Work required: The answer is the full listing restated exactly, without any pictures.

Supplied material:

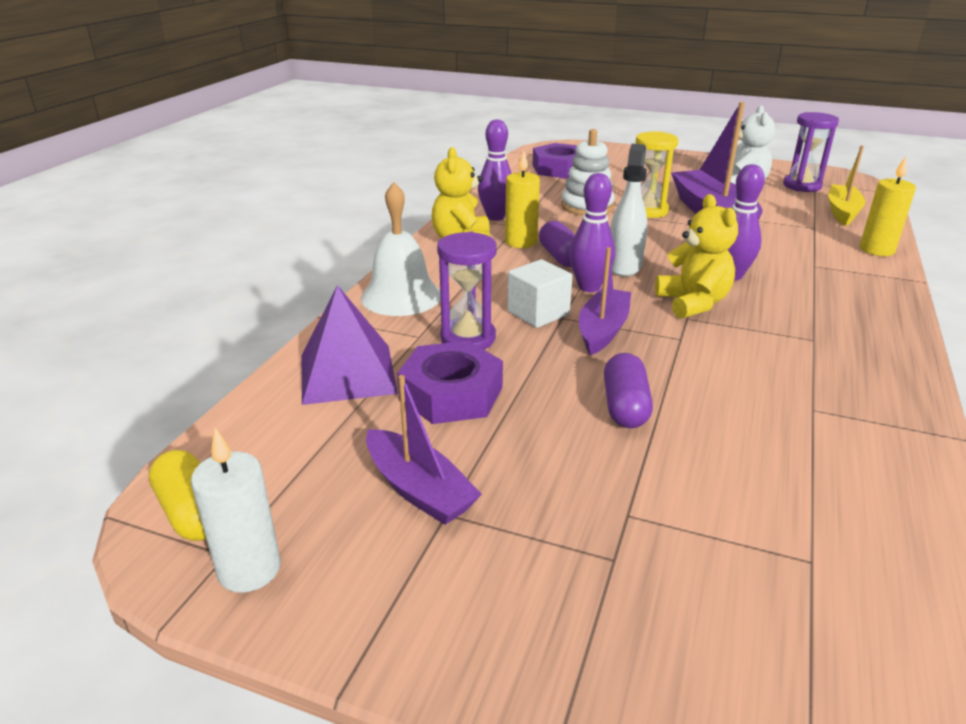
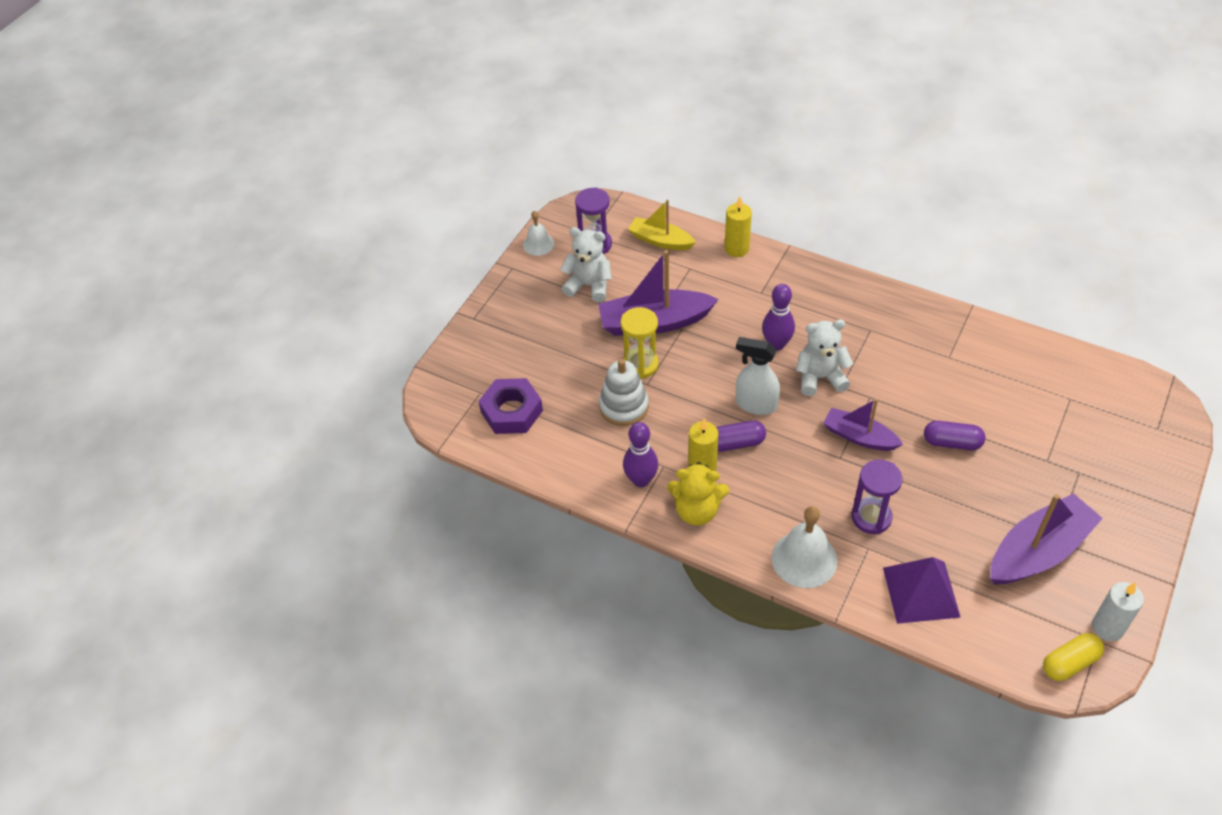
camera: 80 degrees left, 20 degrees up
(419, 489) = (1038, 551): purple boat -> purple boat, size x1.61
(451, 393) = (942, 531): purple nut -> none
(538, 313) = (834, 471): white cube -> none
(589, 287) = (792, 433): purple bowling pin -> none
(693, 303) = (820, 377): yellow teddy bear -> white teddy bear
(776, 166) = (538, 244): none -> white bell

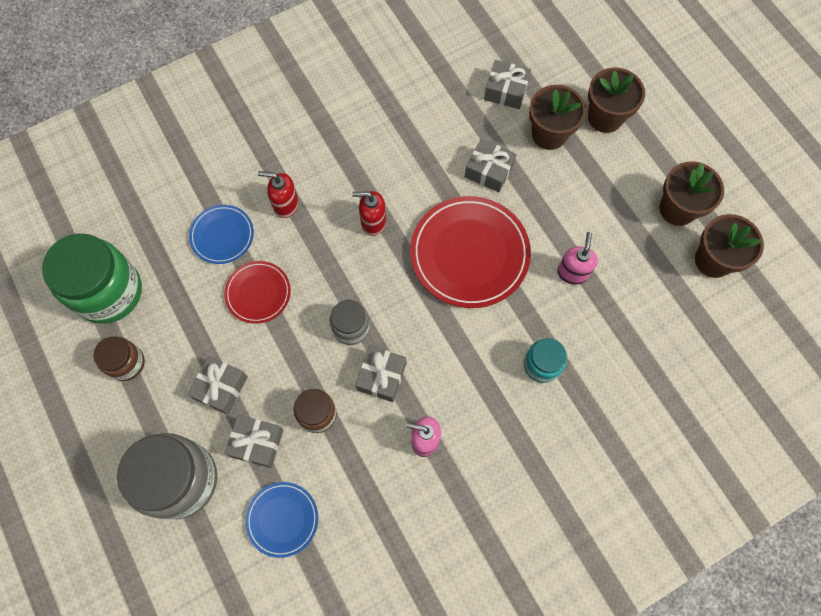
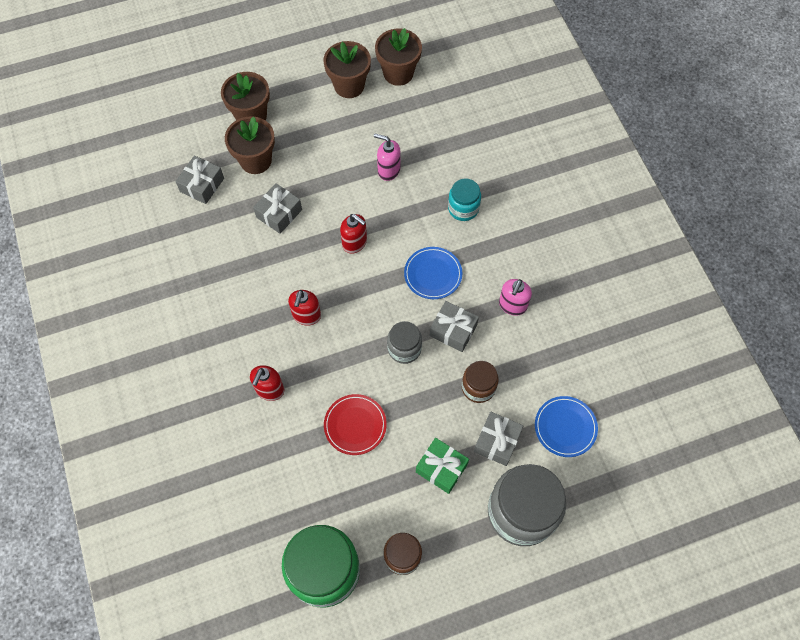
camera: 80 degrees left, 5 degrees down
(221, 388) = (441, 468): grey gift -> green gift
(222, 235) = (288, 453): blue plate -> blue plate (433, 274)
(469, 254) = (355, 243): red plate -> red soap dispenser

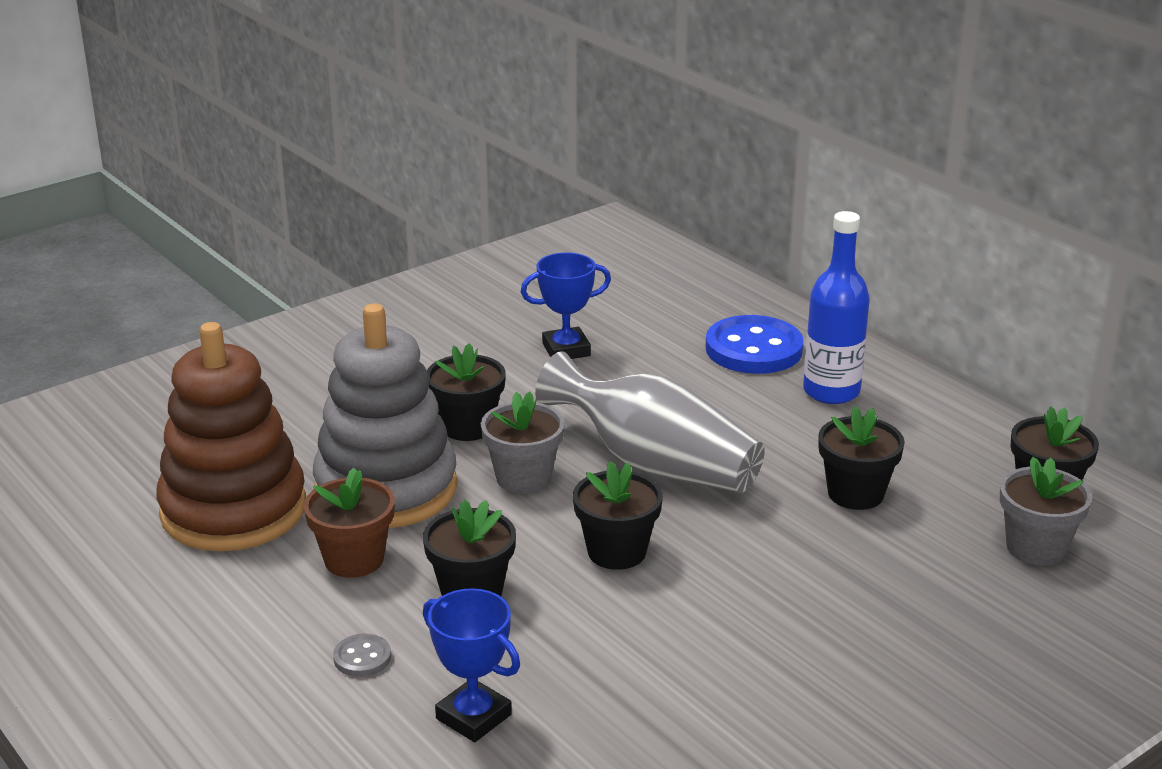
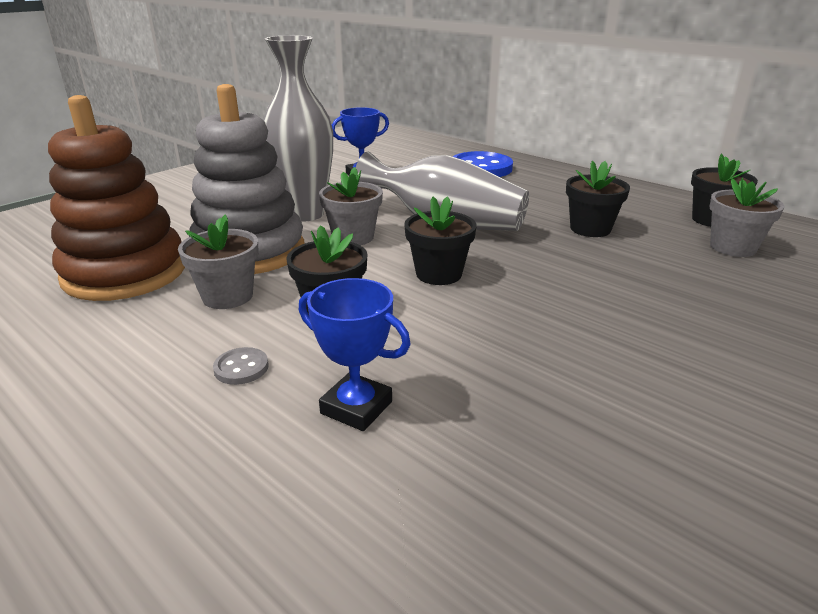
camera: 10 degrees left, 0 degrees up
(354, 559) = (227, 296): brown flower pot -> grey flower pot
(467, 427) = (305, 214): black flower pot -> grey vase
(831, 391) = (540, 183): blue bottle -> none

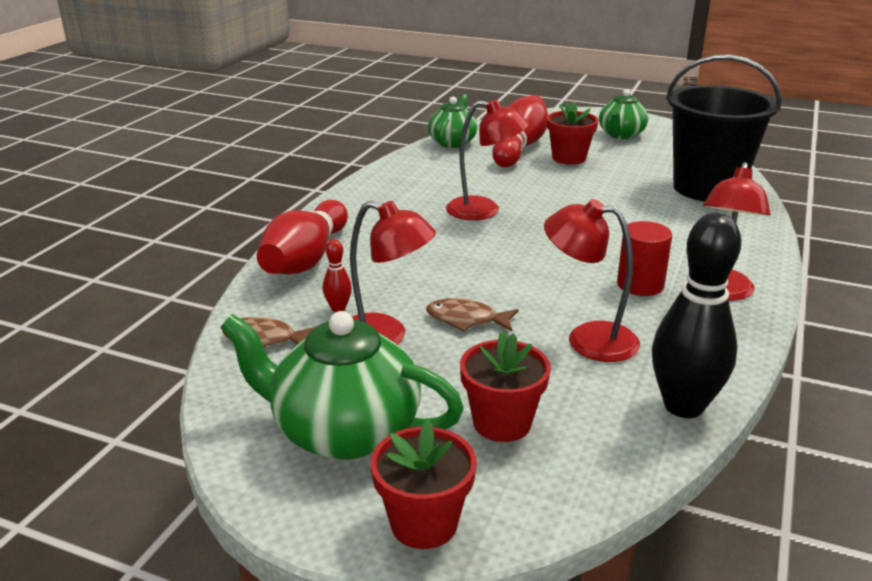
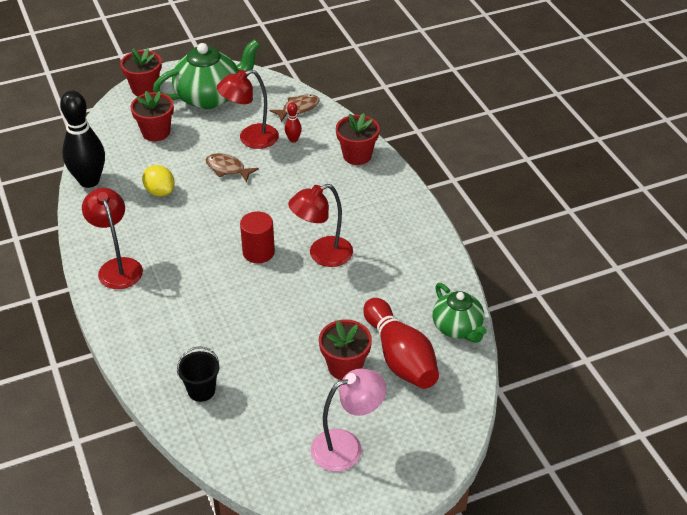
camera: 135 degrees right, 15 degrees up
(306, 259) = (357, 155): red bowling pin -> red flower pot
(466, 320) = (227, 169): brown fish -> brown fish turned 120 degrees counterclockwise
(588, 339) = (160, 191): red lamp -> yellow lemon
(621, 135) = (347, 446): green teapot -> pink lamp
(640, 285) = (165, 245): red cylinder -> red cylinder (258, 252)
(707, 188) = (201, 390): black bucket -> black bucket, size x0.42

Reply:
camera: 80 degrees left, 20 degrees up
(419, 489) = (1038, 551): purple boat -> purple boat, size x1.61
(451, 393) = (942, 531): purple nut -> none
(538, 313) = (834, 471): white cube -> none
(589, 287) = (792, 433): purple bowling pin -> none
(693, 303) = (820, 377): yellow teddy bear -> white teddy bear
(776, 166) = (538, 244): none -> white bell

camera: 80 degrees left, 5 degrees down
(221, 388) = (441, 468): grey gift -> green gift
(222, 235) = (288, 453): blue plate -> blue plate (433, 274)
(469, 254) = (355, 243): red plate -> red soap dispenser

camera: 10 degrees left, 0 degrees up
(354, 559) = (227, 296): brown flower pot -> grey flower pot
(467, 427) = (305, 214): black flower pot -> grey vase
(831, 391) = (540, 183): blue bottle -> none

camera: 135 degrees right, 15 degrees up
(306, 259) = (357, 155): red bowling pin -> red flower pot
(466, 320) = (227, 169): brown fish -> brown fish turned 120 degrees counterclockwise
(588, 339) = (160, 191): red lamp -> yellow lemon
(621, 135) = (347, 446): green teapot -> pink lamp
(640, 285) = (165, 245): red cylinder -> red cylinder (258, 252)
(707, 188) = (201, 390): black bucket -> black bucket, size x0.42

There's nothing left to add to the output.